WORK INSTRUCTION:
Give the listing back in full, exactly as written, with the pictures removed.

EXERCISE INPUTS below:

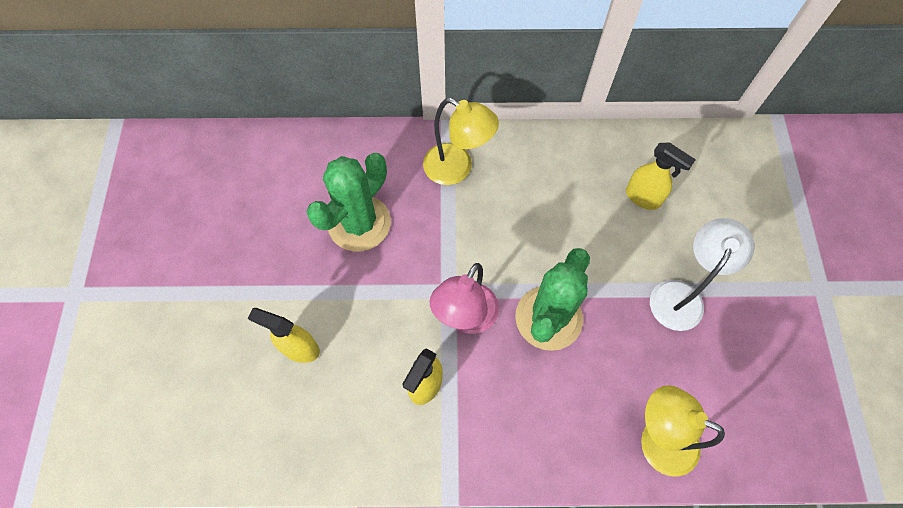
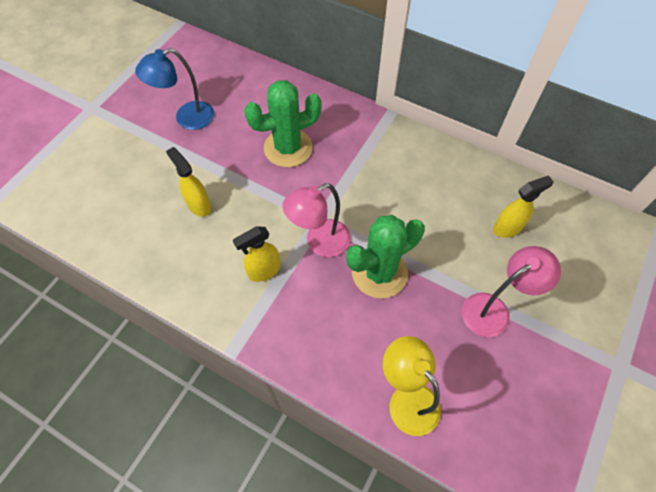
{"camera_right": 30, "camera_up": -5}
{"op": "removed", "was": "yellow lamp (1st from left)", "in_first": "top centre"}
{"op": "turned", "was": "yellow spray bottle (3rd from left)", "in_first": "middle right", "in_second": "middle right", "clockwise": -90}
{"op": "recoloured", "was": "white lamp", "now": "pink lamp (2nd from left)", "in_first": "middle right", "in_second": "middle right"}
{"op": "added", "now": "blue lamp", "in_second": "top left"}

End of EXERCISE INPUTS.

ANSWER TO THIS EXERCISE:
{"camera_right": 30, "camera_up": -5}
{"op": "removed", "was": "yellow lamp (1st from left)", "in_first": "top centre"}
{"op": "turned", "was": "yellow spray bottle (3rd from left)", "in_first": "middle right", "in_second": "middle right", "clockwise": -90}
{"op": "recoloured", "was": "white lamp", "now": "pink lamp (2nd from left)", "in_first": "middle right", "in_second": "middle right"}
{"op": "added", "now": "blue lamp", "in_second": "top left"}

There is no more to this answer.